[Your goal]
Please return all lines from the records below that include the string "none".

[Data records]

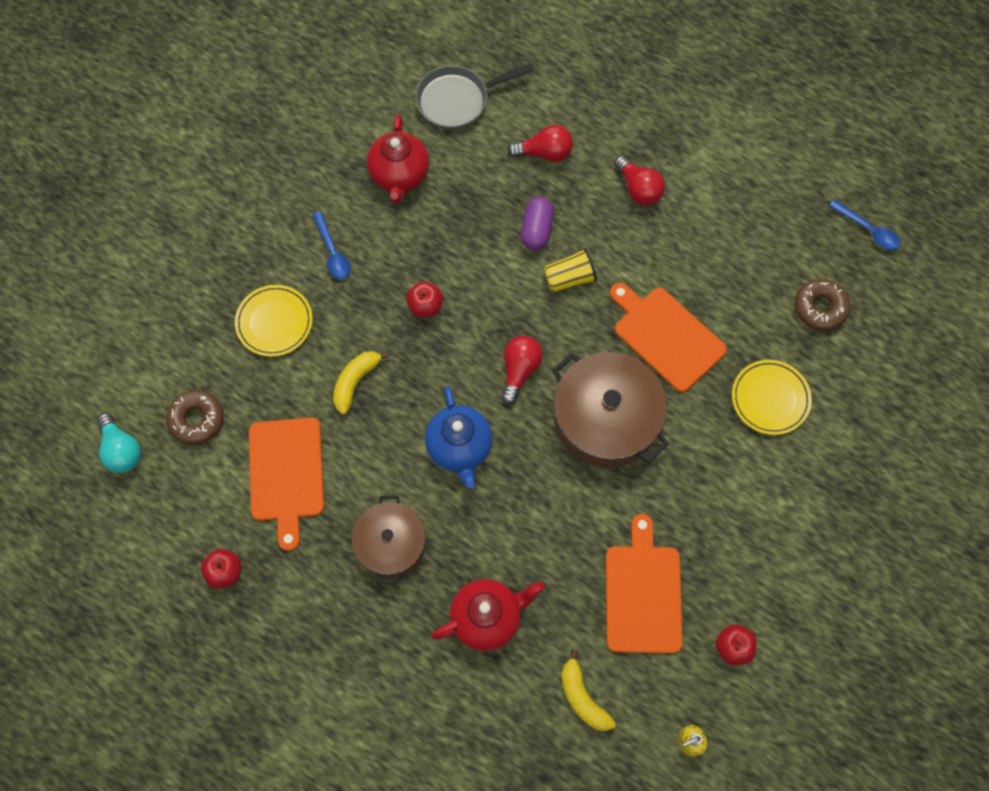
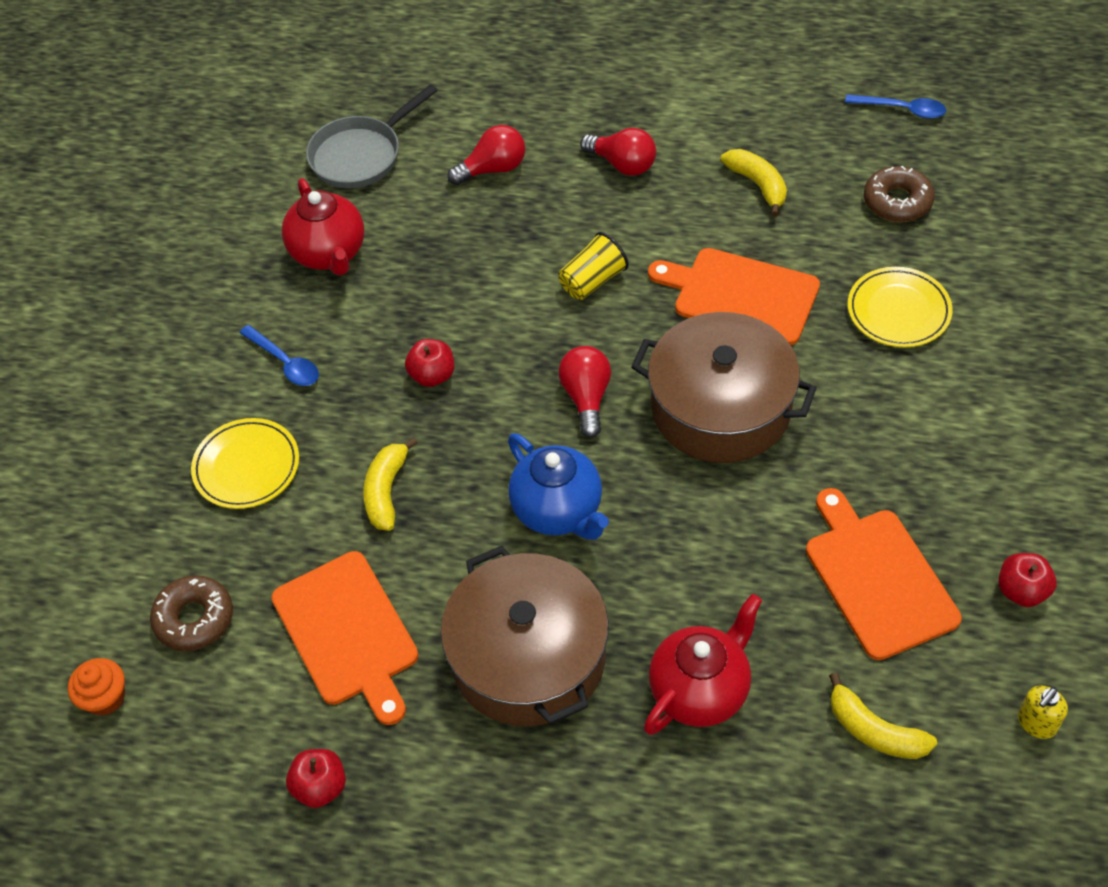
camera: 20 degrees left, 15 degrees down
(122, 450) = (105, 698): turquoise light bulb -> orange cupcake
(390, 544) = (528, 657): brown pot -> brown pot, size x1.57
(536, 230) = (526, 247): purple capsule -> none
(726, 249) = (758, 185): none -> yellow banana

[Response to this task]
(536, 230) = (526, 247): purple capsule -> none
(726, 249) = (758, 185): none -> yellow banana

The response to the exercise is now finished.